Assigned task
Somewhere below are a line with "red light bulb: 5 -> 4" and a later line with "white pyramid: 2 -> 3". Output exactly those lines and all lines between them.

Data to use
########################################

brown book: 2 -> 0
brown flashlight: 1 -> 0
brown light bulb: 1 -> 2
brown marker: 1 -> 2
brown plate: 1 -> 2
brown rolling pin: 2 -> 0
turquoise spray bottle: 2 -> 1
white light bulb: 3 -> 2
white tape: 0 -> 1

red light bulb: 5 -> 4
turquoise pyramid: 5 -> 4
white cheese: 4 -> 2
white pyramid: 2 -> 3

########################################

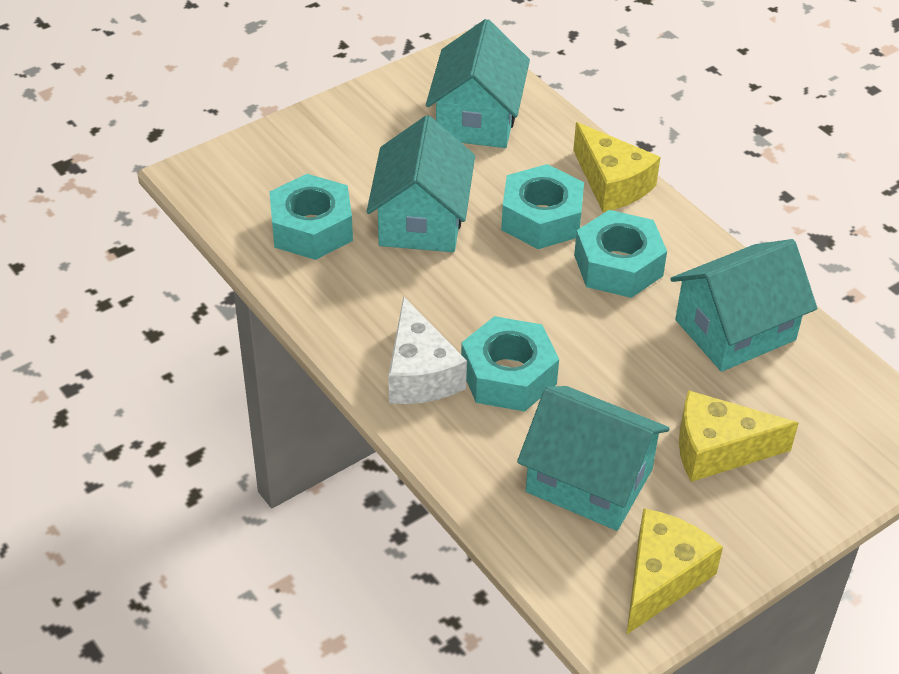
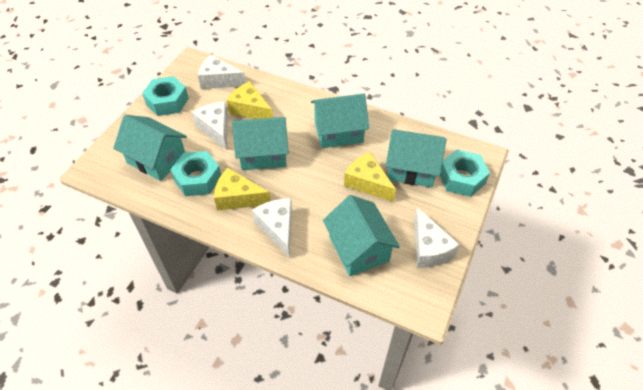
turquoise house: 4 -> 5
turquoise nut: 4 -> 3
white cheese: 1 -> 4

########################################

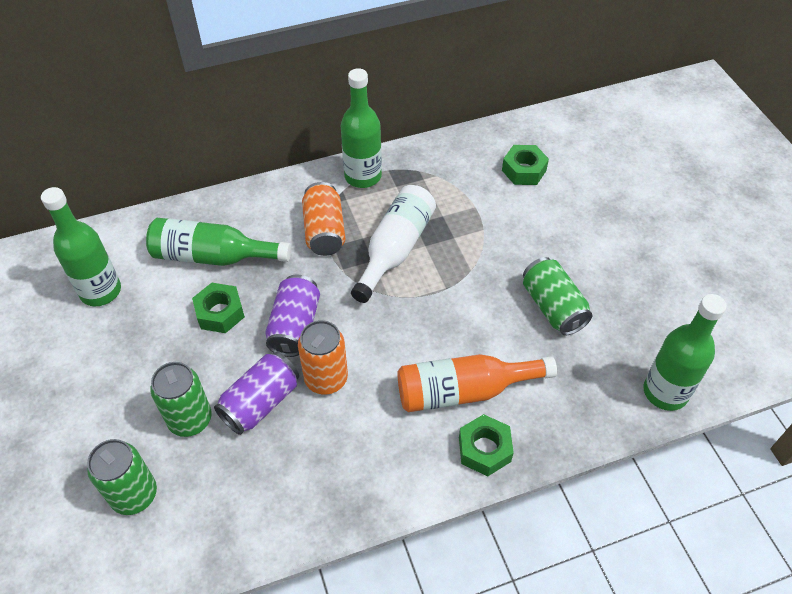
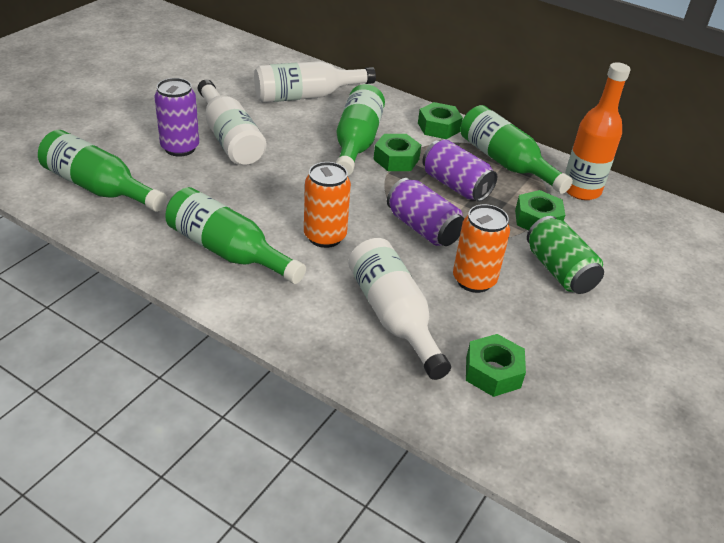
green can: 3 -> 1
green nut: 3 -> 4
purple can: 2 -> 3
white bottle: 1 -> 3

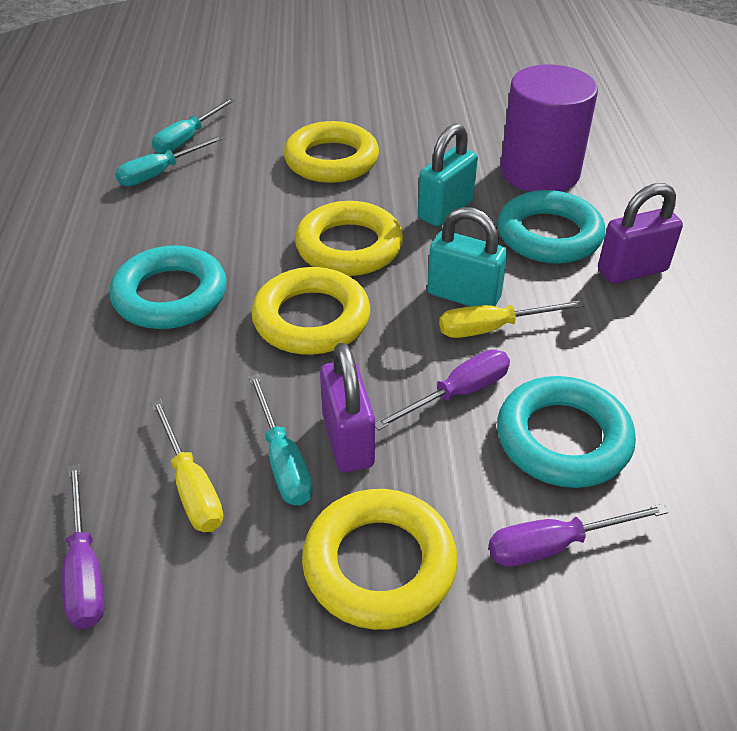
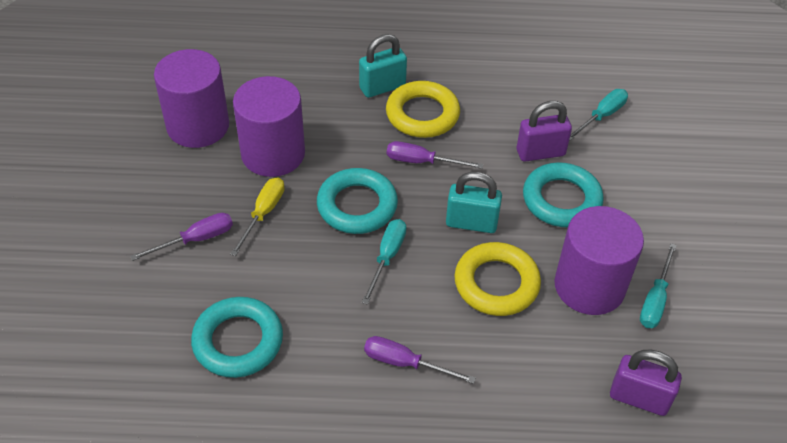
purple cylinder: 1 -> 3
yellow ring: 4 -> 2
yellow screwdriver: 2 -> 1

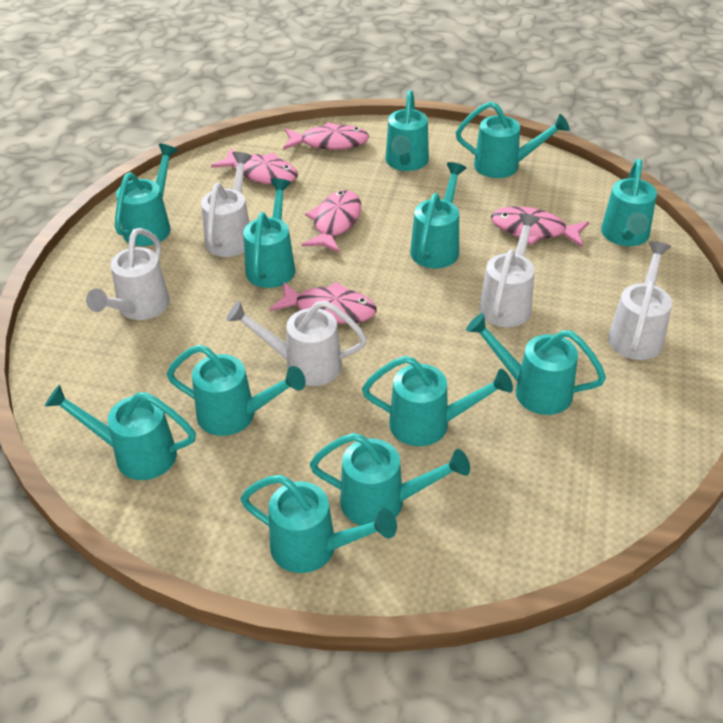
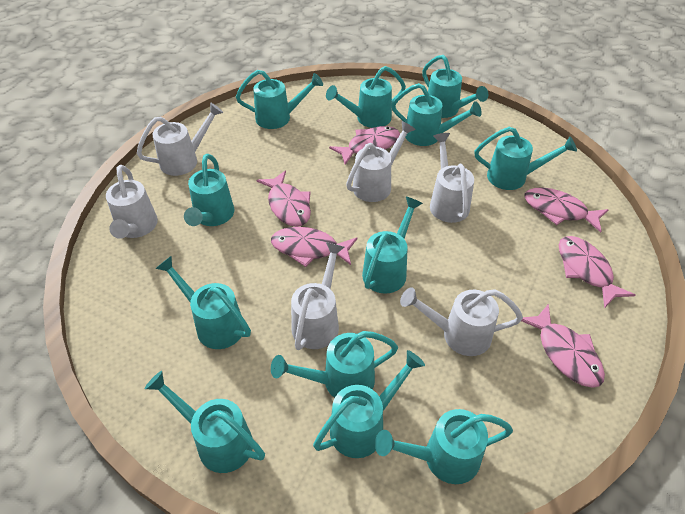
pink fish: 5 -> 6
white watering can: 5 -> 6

########################################

Reply to the task
red light bulb: 5 -> 4
turquoise pyramid: 5 -> 4
white cheese: 4 -> 2
white pyramid: 2 -> 3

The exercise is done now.